===== EXTRACTED ENTRIES =====

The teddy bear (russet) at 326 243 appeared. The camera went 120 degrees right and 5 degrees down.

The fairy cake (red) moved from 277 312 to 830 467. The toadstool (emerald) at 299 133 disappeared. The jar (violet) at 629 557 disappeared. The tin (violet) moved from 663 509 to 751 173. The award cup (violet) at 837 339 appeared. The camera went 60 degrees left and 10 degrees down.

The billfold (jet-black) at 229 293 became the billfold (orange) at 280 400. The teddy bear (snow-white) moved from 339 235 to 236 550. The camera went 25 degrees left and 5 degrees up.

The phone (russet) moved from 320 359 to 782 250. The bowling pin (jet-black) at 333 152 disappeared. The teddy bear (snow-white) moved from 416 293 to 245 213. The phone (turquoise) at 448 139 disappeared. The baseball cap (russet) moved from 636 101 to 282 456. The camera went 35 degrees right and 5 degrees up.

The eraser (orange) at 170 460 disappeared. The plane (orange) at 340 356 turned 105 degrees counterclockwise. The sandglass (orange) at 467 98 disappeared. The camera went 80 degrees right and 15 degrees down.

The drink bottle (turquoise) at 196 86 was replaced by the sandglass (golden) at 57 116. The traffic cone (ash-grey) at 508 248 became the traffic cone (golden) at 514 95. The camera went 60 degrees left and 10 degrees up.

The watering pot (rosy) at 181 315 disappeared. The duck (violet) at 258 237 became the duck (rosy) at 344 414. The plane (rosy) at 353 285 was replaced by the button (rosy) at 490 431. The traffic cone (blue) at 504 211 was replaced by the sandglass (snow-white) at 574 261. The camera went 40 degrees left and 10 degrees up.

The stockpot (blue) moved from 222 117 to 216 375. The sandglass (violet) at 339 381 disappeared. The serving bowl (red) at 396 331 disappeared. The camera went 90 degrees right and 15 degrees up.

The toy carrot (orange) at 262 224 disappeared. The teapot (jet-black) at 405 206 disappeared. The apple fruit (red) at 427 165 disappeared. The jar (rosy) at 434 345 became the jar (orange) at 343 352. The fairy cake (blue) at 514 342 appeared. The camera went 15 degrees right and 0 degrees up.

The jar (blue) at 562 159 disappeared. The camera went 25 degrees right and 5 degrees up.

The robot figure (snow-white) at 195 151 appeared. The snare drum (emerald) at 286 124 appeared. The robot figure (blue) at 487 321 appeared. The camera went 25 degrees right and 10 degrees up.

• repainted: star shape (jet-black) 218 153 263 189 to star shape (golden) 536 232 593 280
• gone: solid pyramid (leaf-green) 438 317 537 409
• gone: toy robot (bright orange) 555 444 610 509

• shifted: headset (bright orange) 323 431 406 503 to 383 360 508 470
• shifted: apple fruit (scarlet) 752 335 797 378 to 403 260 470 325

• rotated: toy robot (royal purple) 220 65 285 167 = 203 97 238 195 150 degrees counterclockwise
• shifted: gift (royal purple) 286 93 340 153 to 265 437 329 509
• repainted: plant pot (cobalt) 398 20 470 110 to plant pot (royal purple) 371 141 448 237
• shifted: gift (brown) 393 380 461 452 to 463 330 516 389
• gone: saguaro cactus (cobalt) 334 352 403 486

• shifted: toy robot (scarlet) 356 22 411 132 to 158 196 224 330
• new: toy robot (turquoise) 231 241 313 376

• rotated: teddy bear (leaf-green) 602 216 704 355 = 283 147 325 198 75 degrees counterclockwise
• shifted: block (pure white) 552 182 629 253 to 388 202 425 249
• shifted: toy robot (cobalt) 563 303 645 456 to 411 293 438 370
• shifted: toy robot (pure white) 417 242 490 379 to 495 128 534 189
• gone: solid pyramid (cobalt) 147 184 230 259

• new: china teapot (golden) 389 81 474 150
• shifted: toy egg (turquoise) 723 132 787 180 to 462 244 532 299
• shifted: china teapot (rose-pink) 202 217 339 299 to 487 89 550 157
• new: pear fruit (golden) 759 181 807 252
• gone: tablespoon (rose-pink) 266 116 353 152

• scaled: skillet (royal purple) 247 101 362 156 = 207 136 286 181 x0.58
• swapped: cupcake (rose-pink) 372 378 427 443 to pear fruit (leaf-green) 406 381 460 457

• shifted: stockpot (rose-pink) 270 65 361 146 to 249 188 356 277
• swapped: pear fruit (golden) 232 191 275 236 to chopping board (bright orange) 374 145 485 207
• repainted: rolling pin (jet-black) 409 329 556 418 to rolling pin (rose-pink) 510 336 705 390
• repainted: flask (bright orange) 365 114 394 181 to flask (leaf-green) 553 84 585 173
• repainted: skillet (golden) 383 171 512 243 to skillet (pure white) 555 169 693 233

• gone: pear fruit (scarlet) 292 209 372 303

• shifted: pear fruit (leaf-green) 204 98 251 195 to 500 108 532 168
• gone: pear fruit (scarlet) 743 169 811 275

=====

* _REQUIRED WORK_: The records must be given again in full, exactly as shown.

* _RESPONSE TO THE TASK_:
The teddy bear (russet) at 326 243 appeared. The camera went 120 degrees right and 5 degrees down.

The fairy cake (red) moved from 277 312 to 830 467. The toadstool (emerald) at 299 133 disappeared. The jar (violet) at 629 557 disappeared. The tin (violet) moved from 663 509 to 751 173. The award cup (violet) at 837 339 appeared. The camera went 60 degrees left and 10 degrees down.

The billfold (jet-black) at 229 293 became the billfold (orange) at 280 400. The teddy bear (snow-white) moved from 339 235 to 236 550. The camera went 25 degrees left and 5 degrees up.

The phone (russet) moved from 320 359 to 782 250. The bowling pin (jet-black) at 333 152 disappeared. The teddy bear (snow-white) moved from 416 293 to 245 213. The phone (turquoise) at 448 139 disappeared. The baseball cap (russet) moved from 636 101 to 282 456. The camera went 35 degrees right and 5 degrees up.

The eraser (orange) at 170 460 disappeared. The plane (orange) at 340 356 turned 105 degrees counterclockwise. The sandglass (orange) at 467 98 disappeared. The camera went 80 degrees right and 15 degrees down.

The drink bottle (turquoise) at 196 86 was replaced by the sandglass (golden) at 57 116. The traffic cone (ash-grey) at 508 248 became the traffic cone (golden) at 514 95. The camera went 60 degrees left and 10 degrees up.

The watering pot (rosy) at 181 315 disappeared. The duck (violet) at 258 237 became the duck (rosy) at 344 414. The plane (rosy) at 353 285 was replaced by the button (rosy) at 490 431. The traffic cone (blue) at 504 211 was replaced by the sandglass (snow-white) at 574 261. The camera went 40 degrees left and 10 degrees up.

The stockpot (blue) moved from 222 117 to 216 375. The sandglass (violet) at 339 381 disappeared. The serving bowl (red) at 396 331 disappeared. The camera went 90 degrees right and 15 degrees up.

The toy carrot (orange) at 262 224 disappeared. The teapot (jet-black) at 405 206 disappeared. The apple fruit (red) at 427 165 disappeared. The jar (rosy) at 434 345 became the jar (orange) at 343 352. The fairy cake (blue) at 514 342 appeared. The camera went 15 degrees right and 0 degrees up.

The jar (blue) at 562 159 disappeared. The camera went 25 degrees right and 5 degrees up.

The robot figure (snow-white) at 195 151 appeared. The snare drum (emerald) at 286 124 appeared. The robot figure (blue) at 487 321 appeared. The camera went 25 degrees right and 10 degrees up.

• repainted: star shape (jet-black) 218 153 263 189 to star shape (golden) 536 232 593 280
• gone: solid pyramid (leaf-green) 438 317 537 409
• gone: toy robot (bright orange) 555 444 610 509

• shifted: headset (bright orange) 323 431 406 503 to 383 360 508 470
• shifted: apple fruit (scarlet) 752 335 797 378 to 403 260 470 325

• rotated: toy robot (royal purple) 220 65 285 167 = 203 97 238 195 150 degrees counterclockwise
• shifted: gift (royal purple) 286 93 340 153 to 265 437 329 509
• repainted: plant pot (cobalt) 398 20 470 110 to plant pot (royal purple) 371 141 448 237
• shifted: gift (brown) 393 380 461 452 to 463 330 516 389
• gone: saguaro cactus (cobalt) 334 352 403 486

• shifted: toy robot (scarlet) 356 22 411 132 to 158 196 224 330
• new: toy robot (turquoise) 231 241 313 376

• rotated: teddy bear (leaf-green) 602 216 704 355 = 283 147 325 198 75 degrees counterclockwise
• shifted: block (pure white) 552 182 629 253 to 388 202 425 249
• shifted: toy robot (cobalt) 563 303 645 456 to 411 293 438 370
• shifted: toy robot (pure white) 417 242 490 379 to 495 128 534 189
• gone: solid pyramid (cobalt) 147 184 230 259

• new: china teapot (golden) 389 81 474 150
• shifted: toy egg (turquoise) 723 132 787 180 to 462 244 532 299
• shifted: china teapot (rose-pink) 202 217 339 299 to 487 89 550 157
• new: pear fruit (golden) 759 181 807 252
• gone: tablespoon (rose-pink) 266 116 353 152

• scaled: skillet (royal purple) 247 101 362 156 = 207 136 286 181 x0.58
• swapped: cupcake (rose-pink) 372 378 427 443 to pear fruit (leaf-green) 406 381 460 457

• shifted: stockpot (rose-pink) 270 65 361 146 to 249 188 356 277
• swapped: pear fruit (golden) 232 191 275 236 to chopping board (bright orange) 374 145 485 207
• repainted: rolling pin (jet-black) 409 329 556 418 to rolling pin (rose-pink) 510 336 705 390
• repainted: flask (bright orange) 365 114 394 181 to flask (leaf-green) 553 84 585 173
• repainted: skillet (golden) 383 171 512 243 to skillet (pure white) 555 169 693 233

• gone: pear fruit (scarlet) 292 209 372 303

• shifted: pear fruit (leaf-green) 204 98 251 195 to 500 108 532 168
• gone: pear fruit (scarlet) 743 169 811 275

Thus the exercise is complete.